Coordinate-based change listings
=== Begin Enclosure ===

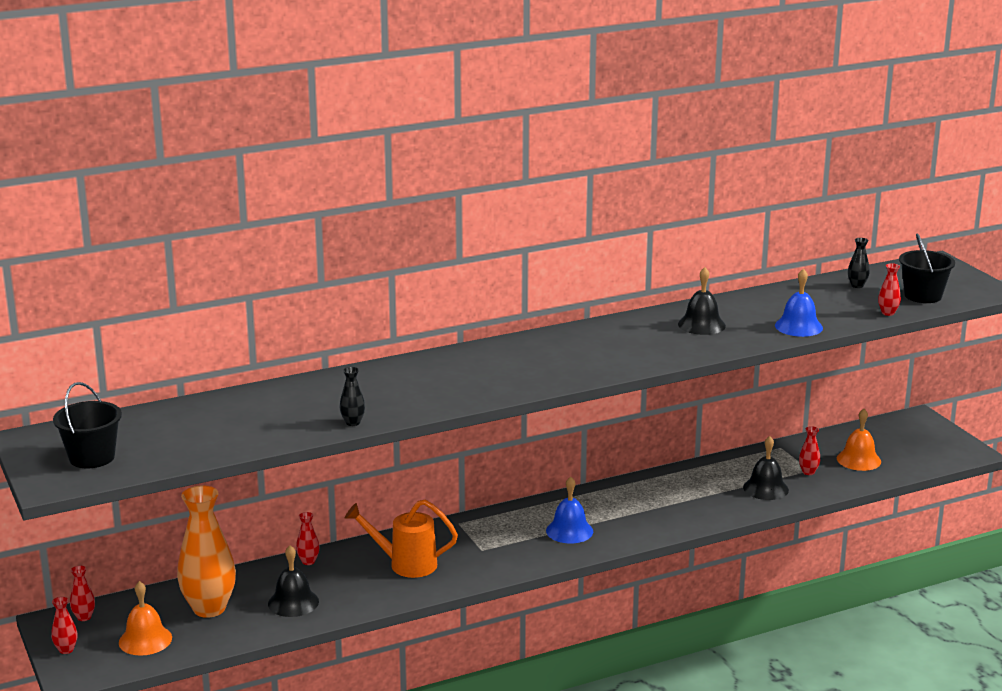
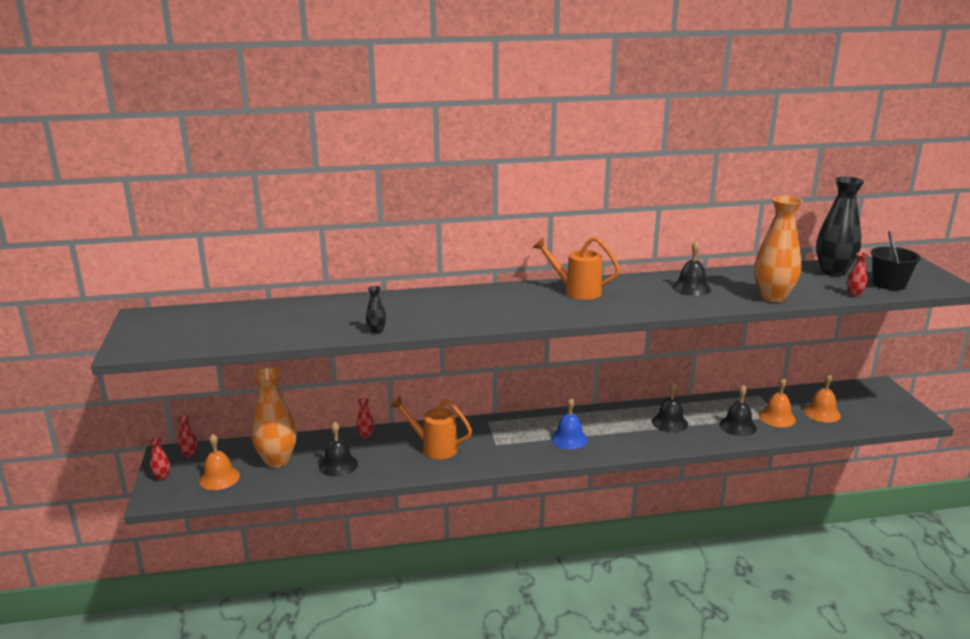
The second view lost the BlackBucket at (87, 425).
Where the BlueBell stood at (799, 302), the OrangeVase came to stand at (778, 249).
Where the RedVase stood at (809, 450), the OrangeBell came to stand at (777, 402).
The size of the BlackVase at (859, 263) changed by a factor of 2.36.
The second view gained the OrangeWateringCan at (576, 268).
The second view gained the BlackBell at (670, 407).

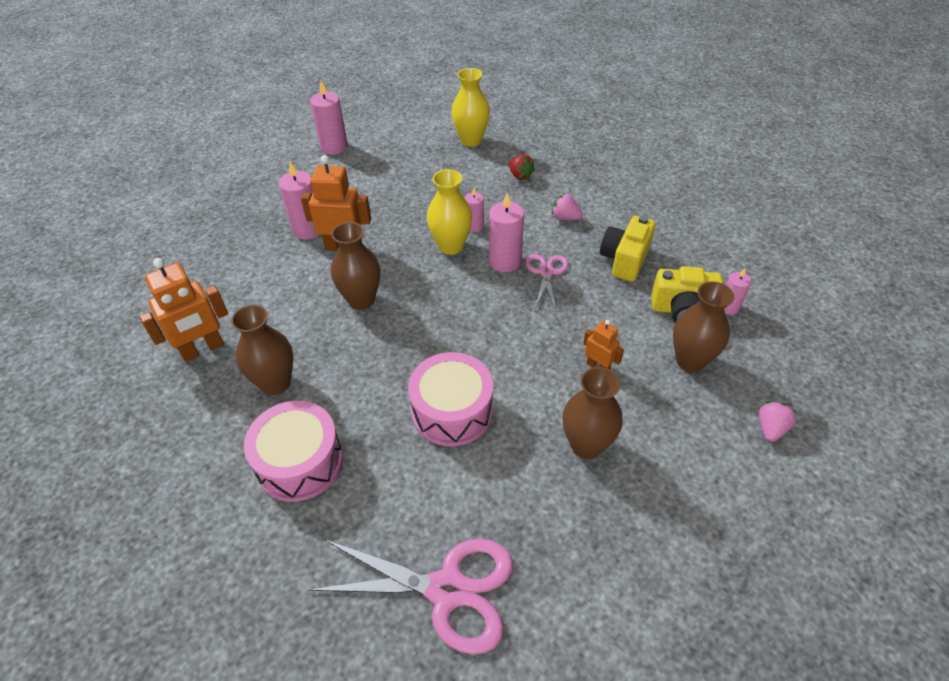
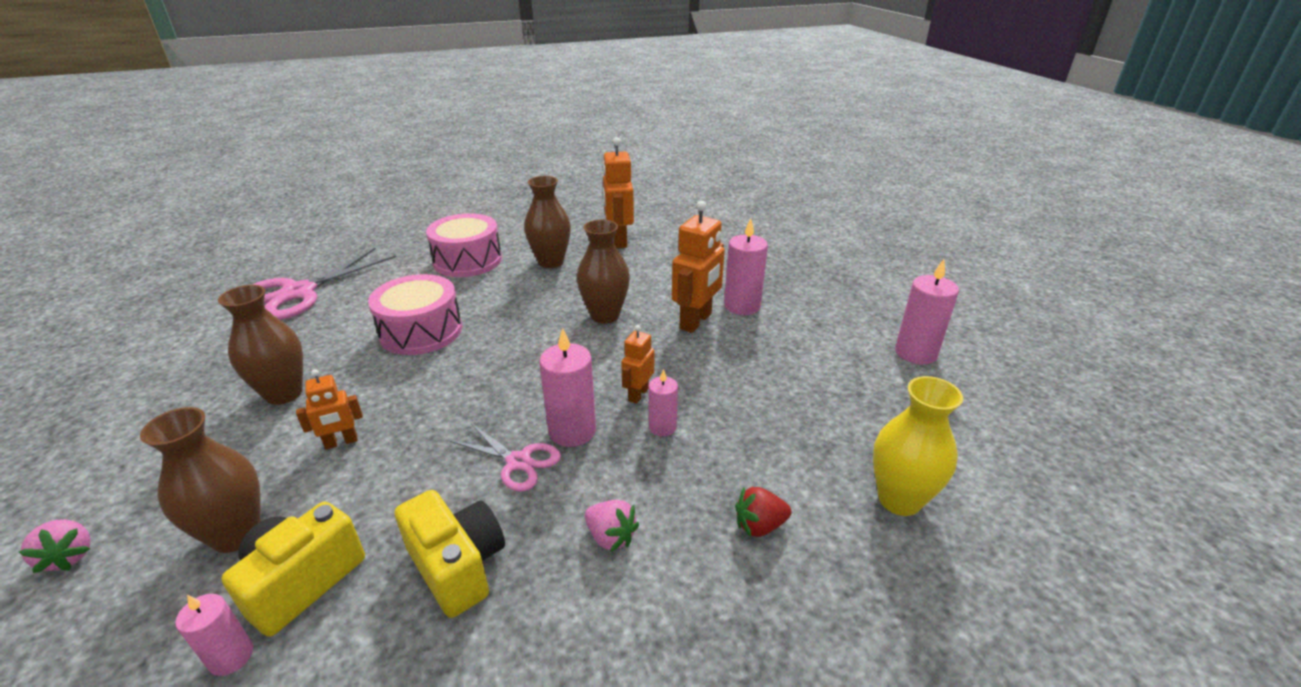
Where the YellowVase stood at (449, 212), the OrangeRobot came to stand at (637, 364).
The PinkStrawberry at (567, 206) ended up facing another way, 75 degrees clockwise from before.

=== End Enclosure ===

■ WHAT IS REQUIRED:
Every entry above needs to be copied exactly, and no pictures go with it.

■ SOLUTION TO THIS PROBLEM:
The second view lost the BlackBucket at (87, 425).
Where the BlueBell stood at (799, 302), the OrangeVase came to stand at (778, 249).
Where the RedVase stood at (809, 450), the OrangeBell came to stand at (777, 402).
The size of the BlackVase at (859, 263) changed by a factor of 2.36.
The second view gained the OrangeWateringCan at (576, 268).
The second view gained the BlackBell at (670, 407).

Where the YellowVase stood at (449, 212), the OrangeRobot came to stand at (637, 364).
The PinkStrawberry at (567, 206) ended up facing another way, 75 degrees clockwise from before.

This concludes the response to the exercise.